• [Instructions to follow] The output should be the listing below, limited to the lines from the one with "green arrow: (137, 858)" through the one with "orange square: (83, 87)", exact and without pictures.
BEGIN Material to process
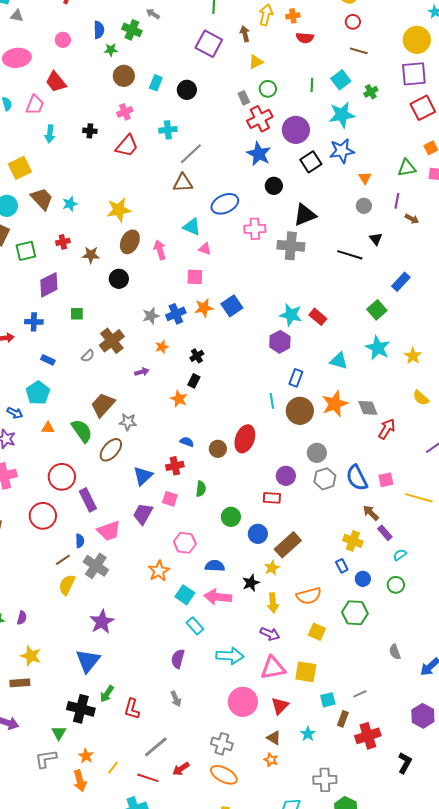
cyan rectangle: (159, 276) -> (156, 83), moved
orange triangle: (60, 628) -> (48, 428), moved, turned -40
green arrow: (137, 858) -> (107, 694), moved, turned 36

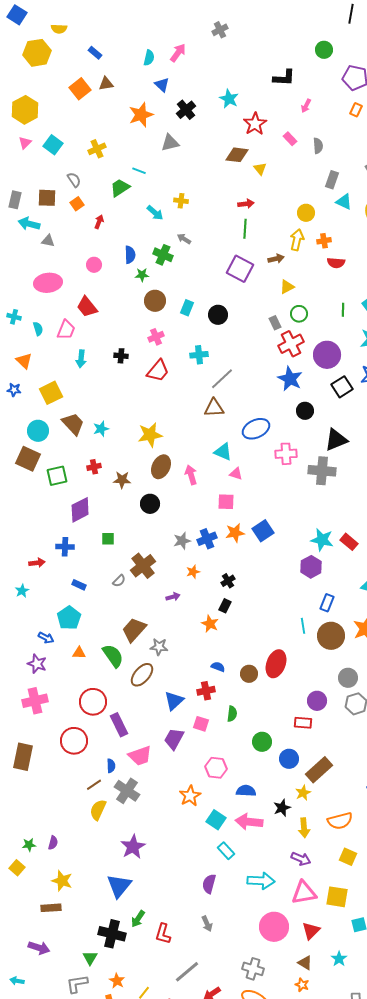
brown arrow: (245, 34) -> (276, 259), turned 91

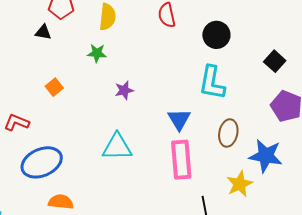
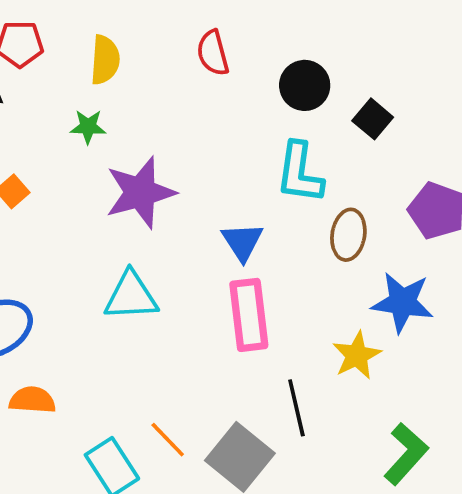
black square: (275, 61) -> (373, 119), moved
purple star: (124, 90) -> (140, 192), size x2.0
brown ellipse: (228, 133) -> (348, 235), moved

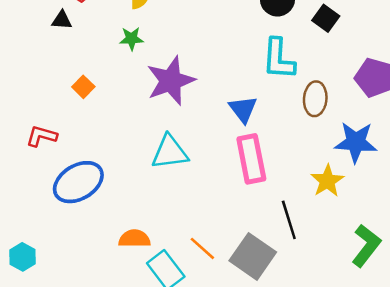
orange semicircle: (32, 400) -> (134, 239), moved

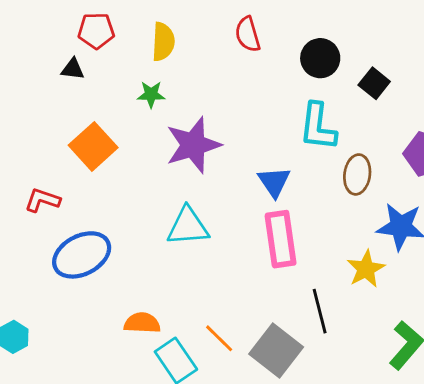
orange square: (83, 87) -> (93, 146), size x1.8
END Material to process
BEGIN Material to process
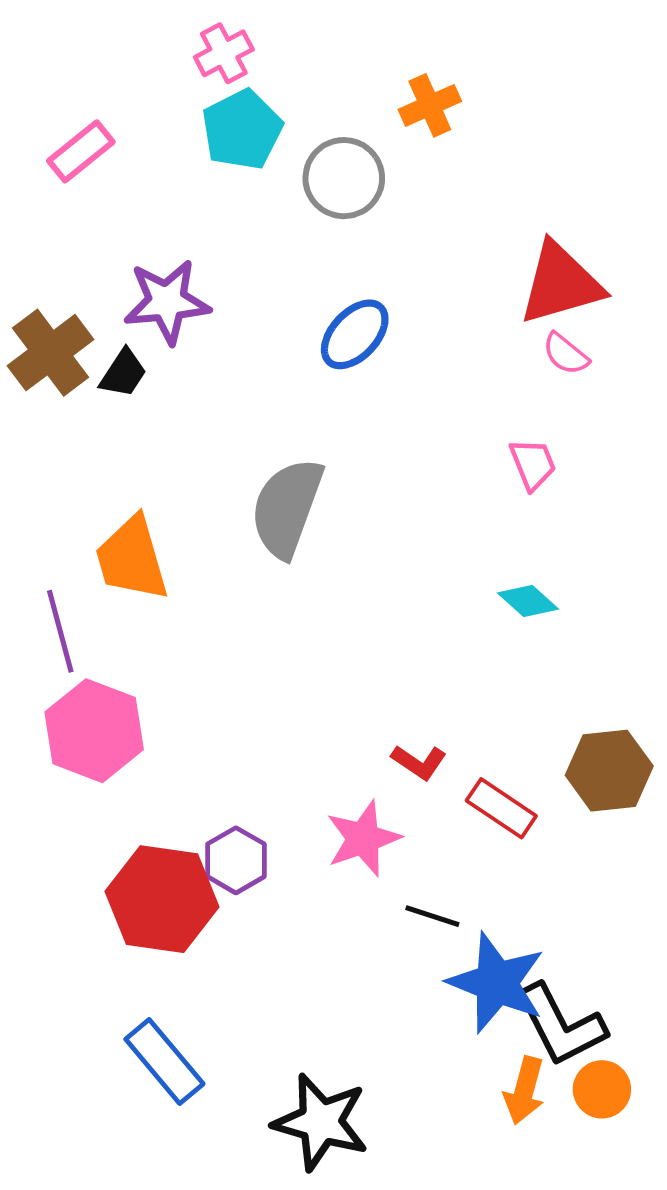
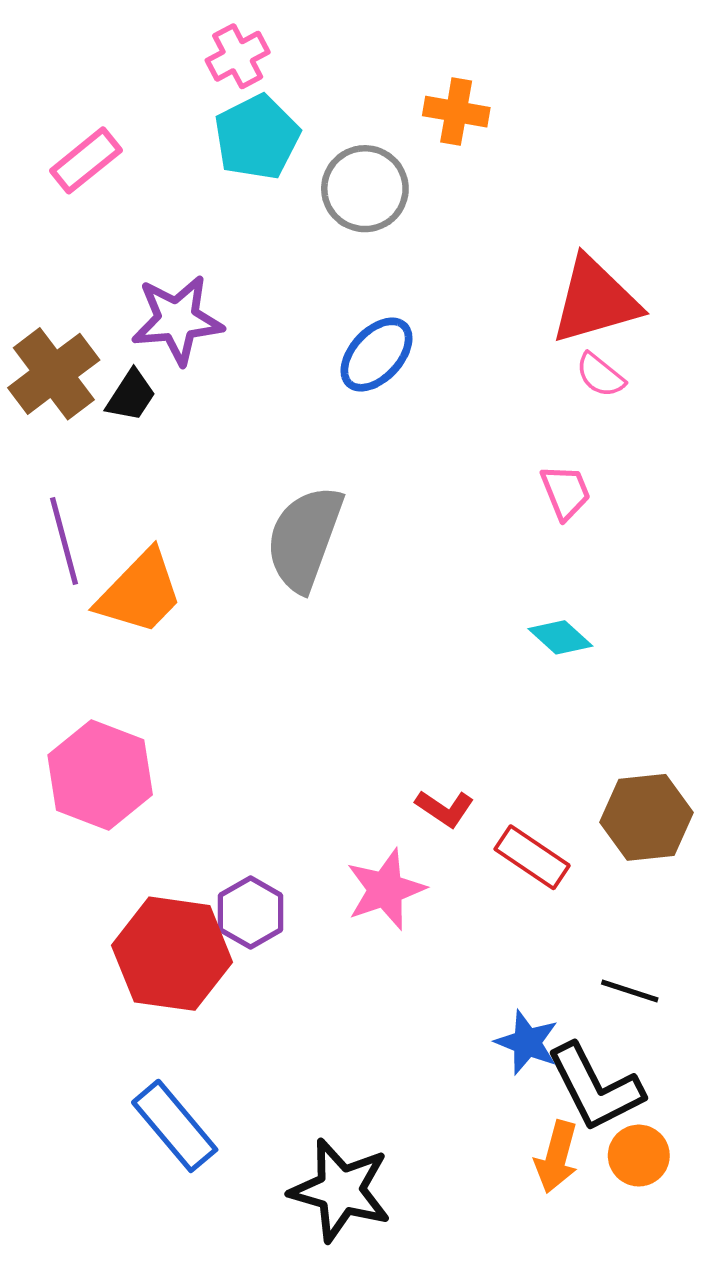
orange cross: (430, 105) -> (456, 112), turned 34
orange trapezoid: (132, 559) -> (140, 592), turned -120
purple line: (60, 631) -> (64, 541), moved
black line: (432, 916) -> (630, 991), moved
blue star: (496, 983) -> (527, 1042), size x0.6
END Material to process
• [Result of the exercise]
green arrow: (137, 858) -> (107, 694), moved, turned 36

brown arrow: (245, 34) -> (276, 259), turned 91

black square: (275, 61) -> (373, 119), moved
purple star: (124, 90) -> (140, 192), size x2.0
brown ellipse: (228, 133) -> (348, 235), moved

orange semicircle: (32, 400) -> (134, 239), moved

orange square: (83, 87) -> (93, 146), size x1.8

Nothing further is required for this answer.